Task item -
Return every line from the records below with the string "domino".

........

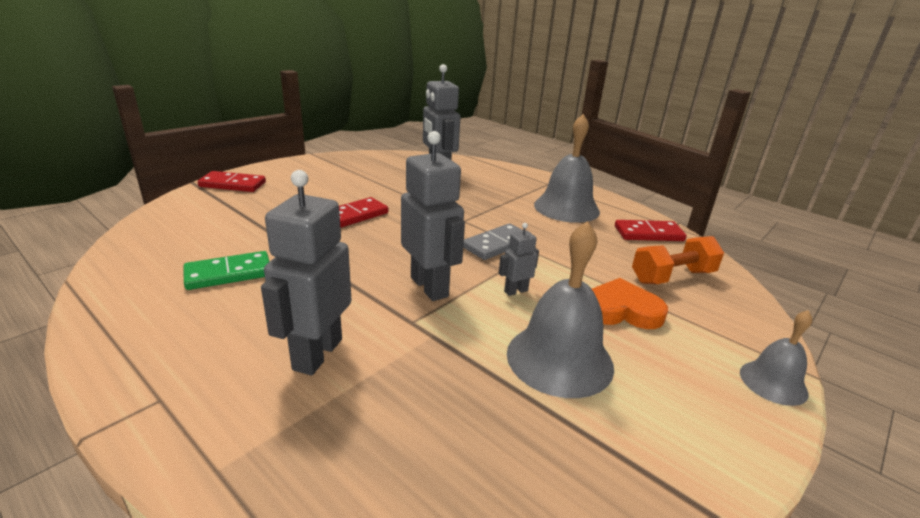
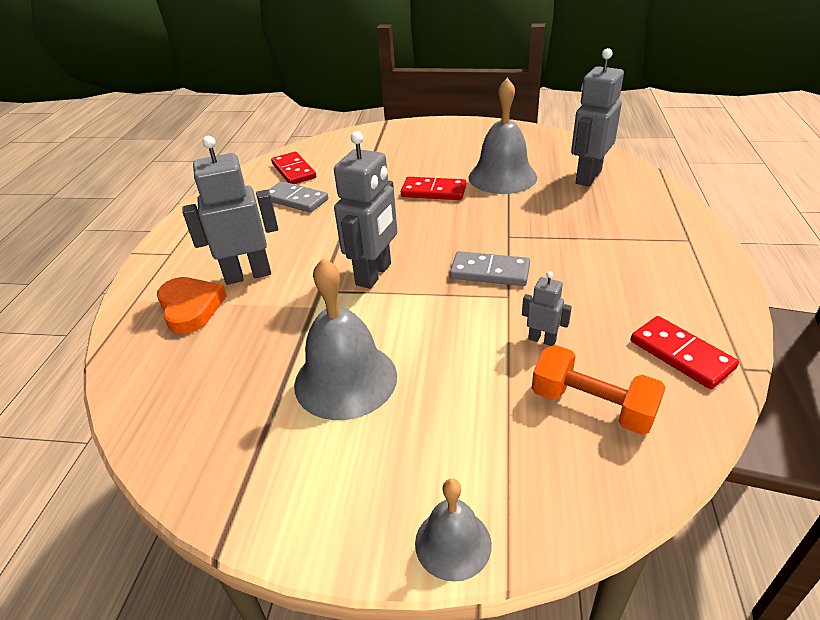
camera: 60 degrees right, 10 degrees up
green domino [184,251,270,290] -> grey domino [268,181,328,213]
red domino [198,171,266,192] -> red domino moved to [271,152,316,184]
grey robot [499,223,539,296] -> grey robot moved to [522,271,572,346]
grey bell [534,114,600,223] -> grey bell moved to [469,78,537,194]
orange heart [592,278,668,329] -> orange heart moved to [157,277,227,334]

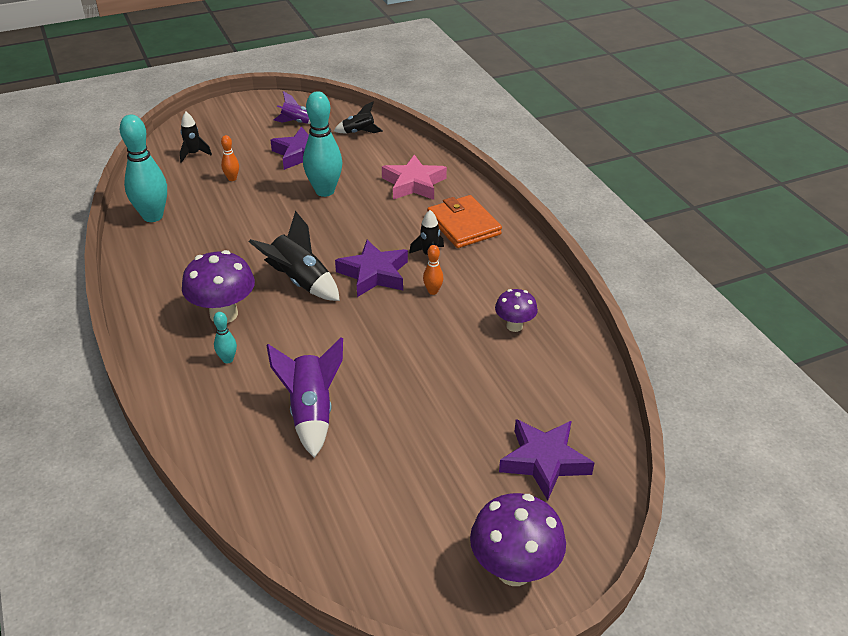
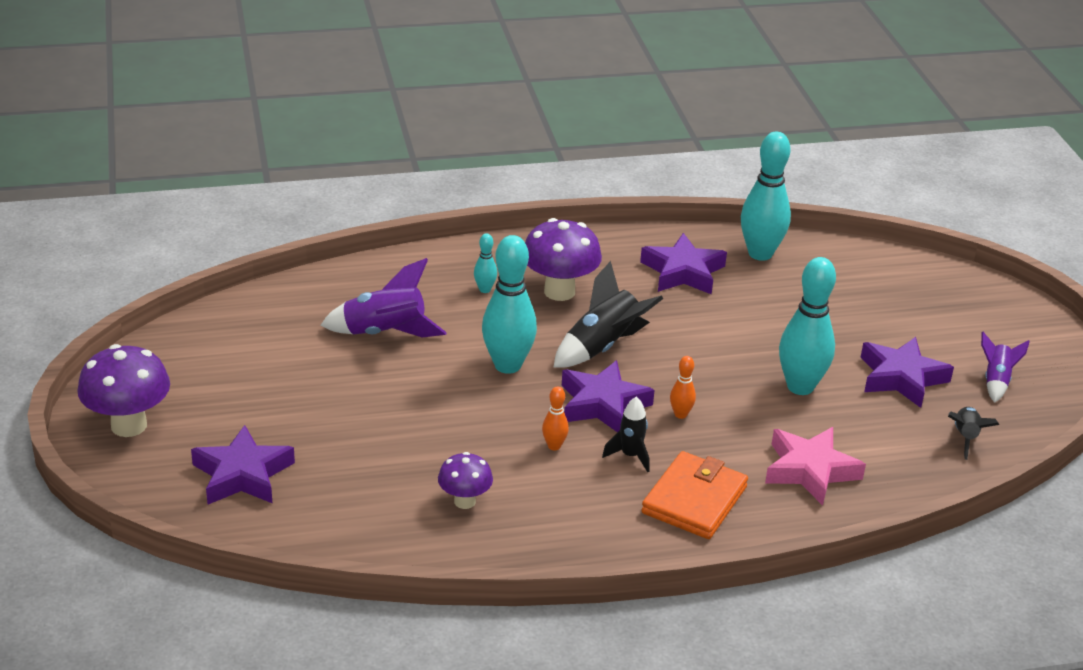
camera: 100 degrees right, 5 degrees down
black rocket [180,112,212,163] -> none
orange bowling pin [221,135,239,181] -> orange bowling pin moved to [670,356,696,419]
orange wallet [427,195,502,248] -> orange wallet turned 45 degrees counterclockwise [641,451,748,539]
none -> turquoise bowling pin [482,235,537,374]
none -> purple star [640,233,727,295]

........

Exercise solution -
green domino [184,251,270,290] -> grey domino [268,181,328,213]
red domino [198,171,266,192] -> red domino moved to [271,152,316,184]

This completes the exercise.